Given exercise: Present the entries starting at the line containing "Recife: 2:49 -> 2:48" and ending at the line containing "Toronto: 09:04 -> 09:01" as a numbered list, leaving out any blank lines. Include both of those lines and nothing else.
== Information provided
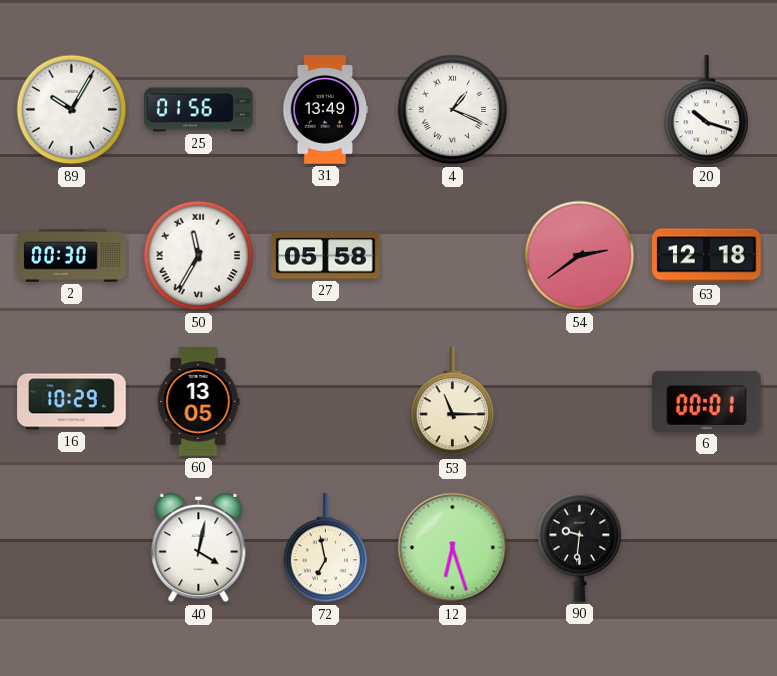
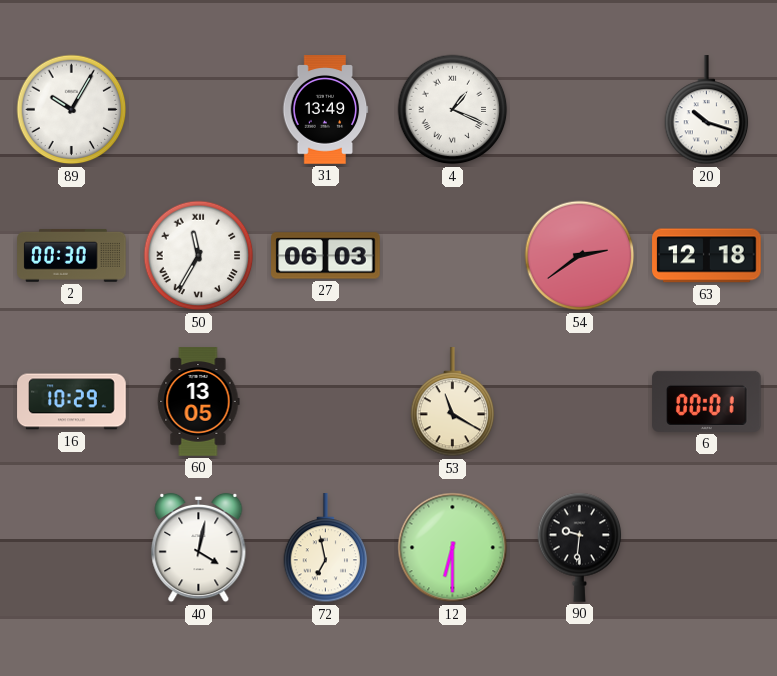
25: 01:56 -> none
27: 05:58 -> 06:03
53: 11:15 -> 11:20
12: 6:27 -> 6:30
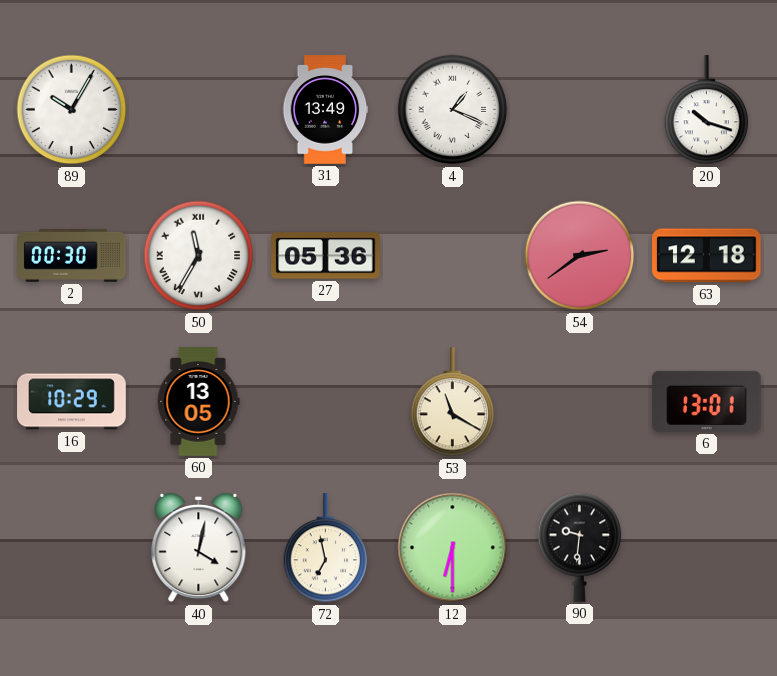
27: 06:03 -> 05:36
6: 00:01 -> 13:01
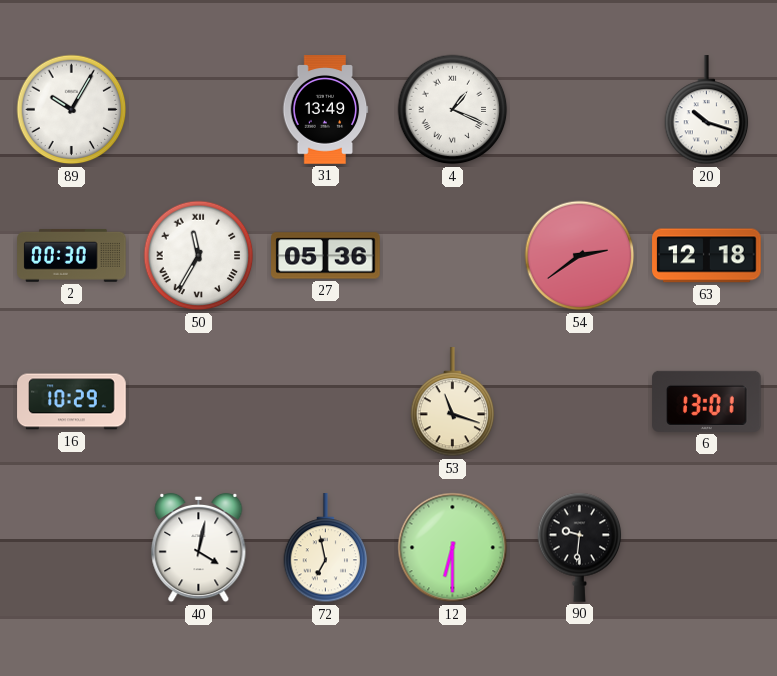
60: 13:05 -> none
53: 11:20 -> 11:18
====
== Information provided
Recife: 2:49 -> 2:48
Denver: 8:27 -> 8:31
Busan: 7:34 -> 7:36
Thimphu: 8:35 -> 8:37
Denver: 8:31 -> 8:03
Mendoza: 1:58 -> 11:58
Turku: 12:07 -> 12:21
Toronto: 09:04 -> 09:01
====
Complete response:
1. Recife: 2:49 -> 2:48
2. Denver: 8:27 -> 8:31
3. Busan: 7:34 -> 7:36
4. Thimphu: 8:35 -> 8:37
5. Denver: 8:31 -> 8:03
6. Mendoza: 1:58 -> 11:58
7. Turku: 12:07 -> 12:21
8. Toronto: 09:04 -> 09:01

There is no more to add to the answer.